_YOUR GOAL_
Repeat exactly, and only, the lines below starting at the line that contains "(321, 202) = (757, 237): white bell -> none" and ending at the line that contains "(834, 147) = (268, 468): purple", inclusive of both.

_EXERCISE INPUT_
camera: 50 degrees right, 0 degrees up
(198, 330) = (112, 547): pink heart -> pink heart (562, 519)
...
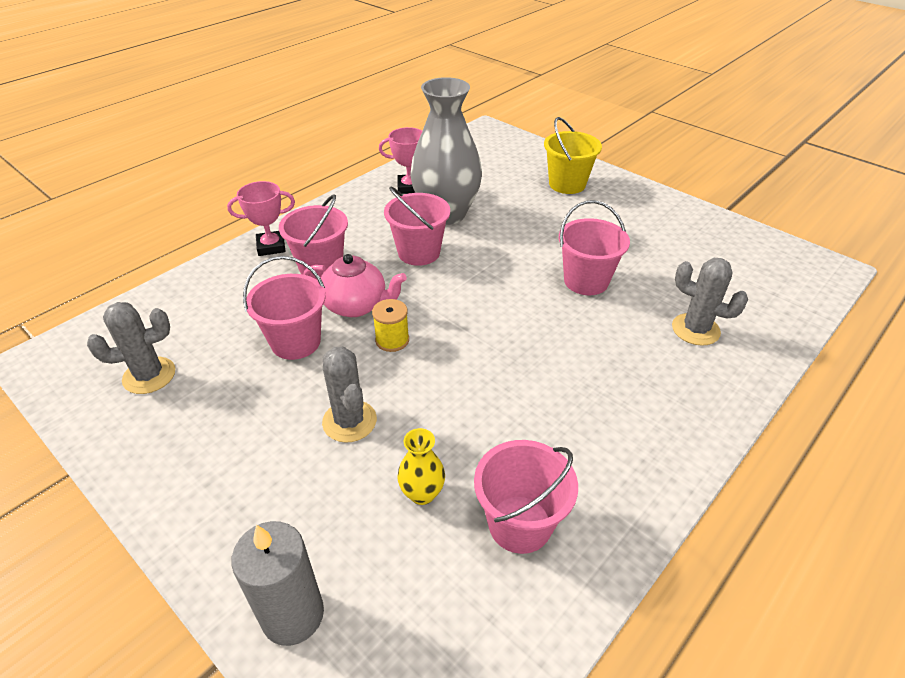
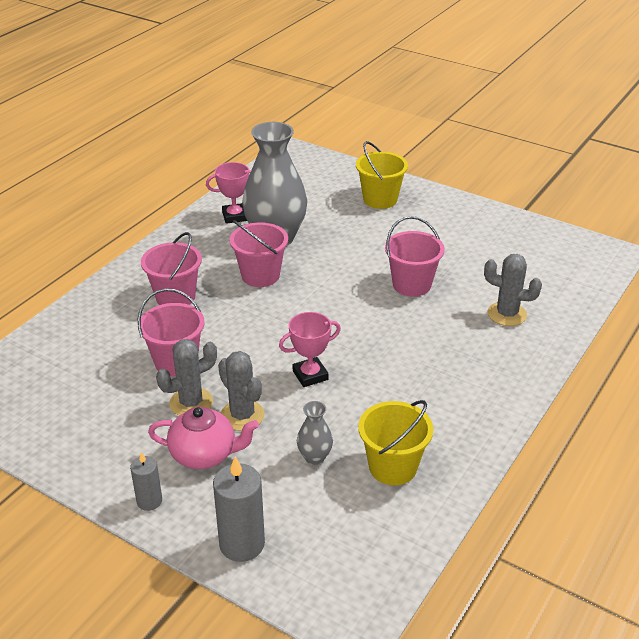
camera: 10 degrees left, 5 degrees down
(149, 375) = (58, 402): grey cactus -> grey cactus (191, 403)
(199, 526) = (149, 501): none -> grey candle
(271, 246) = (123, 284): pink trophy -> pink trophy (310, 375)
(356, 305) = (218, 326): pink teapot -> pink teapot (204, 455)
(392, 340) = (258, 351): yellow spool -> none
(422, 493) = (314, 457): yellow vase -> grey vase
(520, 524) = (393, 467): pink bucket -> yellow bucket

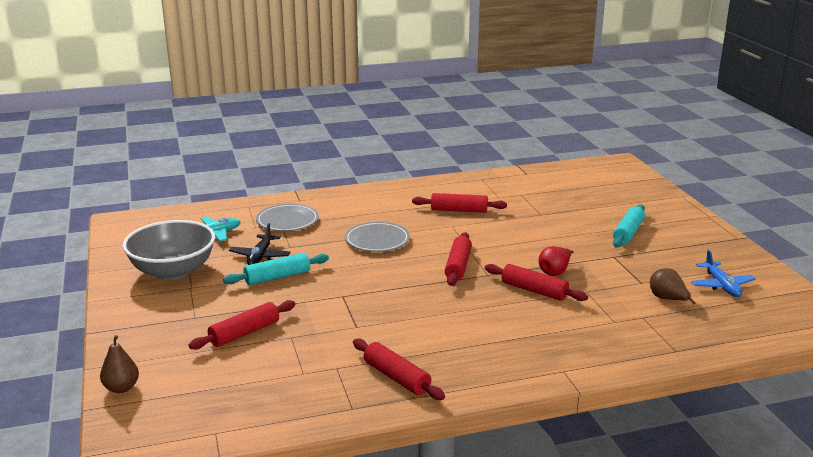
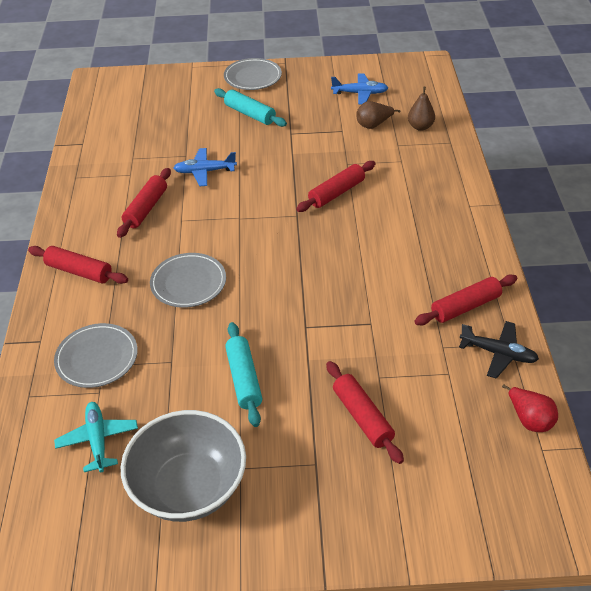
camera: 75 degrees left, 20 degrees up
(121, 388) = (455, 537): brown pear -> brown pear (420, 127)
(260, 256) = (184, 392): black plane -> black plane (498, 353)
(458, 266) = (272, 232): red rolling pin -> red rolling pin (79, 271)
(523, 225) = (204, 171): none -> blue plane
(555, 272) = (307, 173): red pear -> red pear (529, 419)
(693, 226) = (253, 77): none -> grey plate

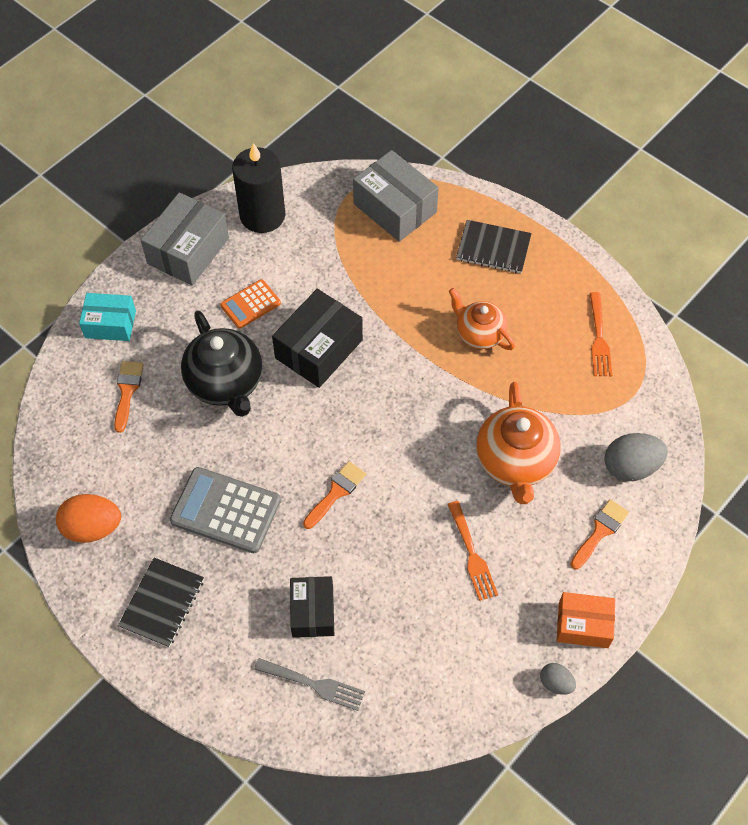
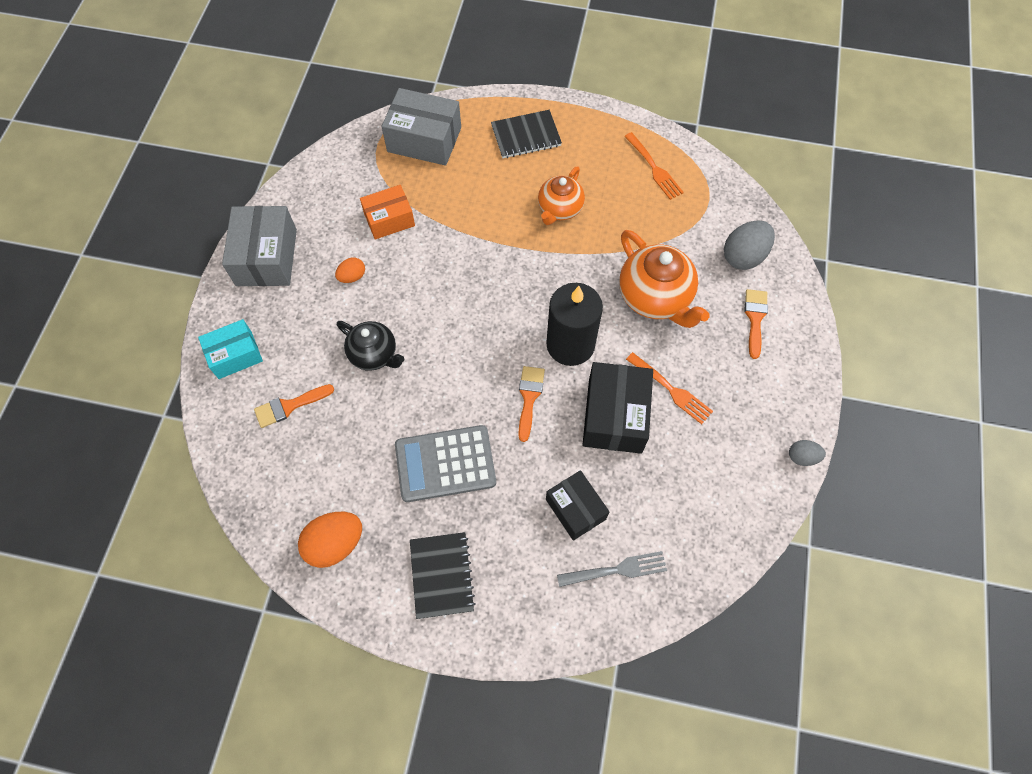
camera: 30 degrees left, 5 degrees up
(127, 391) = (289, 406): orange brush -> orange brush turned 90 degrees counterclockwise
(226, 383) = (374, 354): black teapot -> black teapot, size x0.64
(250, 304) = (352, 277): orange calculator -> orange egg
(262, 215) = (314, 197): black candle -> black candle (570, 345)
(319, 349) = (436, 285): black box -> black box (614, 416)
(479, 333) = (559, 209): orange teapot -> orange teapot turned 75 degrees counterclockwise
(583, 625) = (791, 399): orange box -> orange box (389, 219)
...
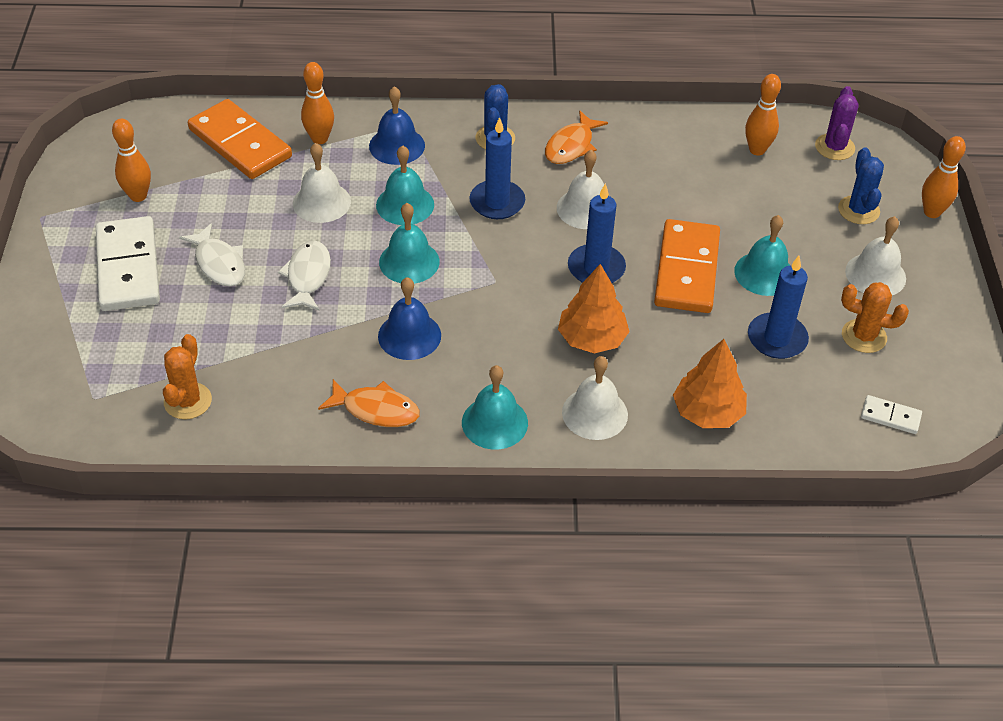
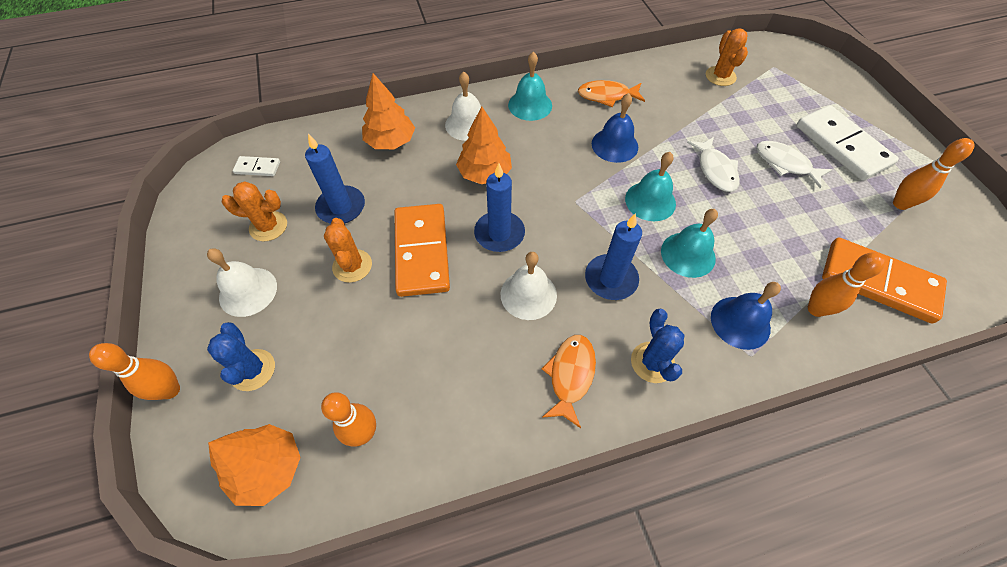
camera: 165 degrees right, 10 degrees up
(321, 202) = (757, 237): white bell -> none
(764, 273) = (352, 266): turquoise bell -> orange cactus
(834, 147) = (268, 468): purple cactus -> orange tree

_RESULT FOR THIS EXERCISE_
(321, 202) = (757, 237): white bell -> none
(764, 273) = (352, 266): turquoise bell -> orange cactus
(834, 147) = (268, 468): purple cactus -> orange tree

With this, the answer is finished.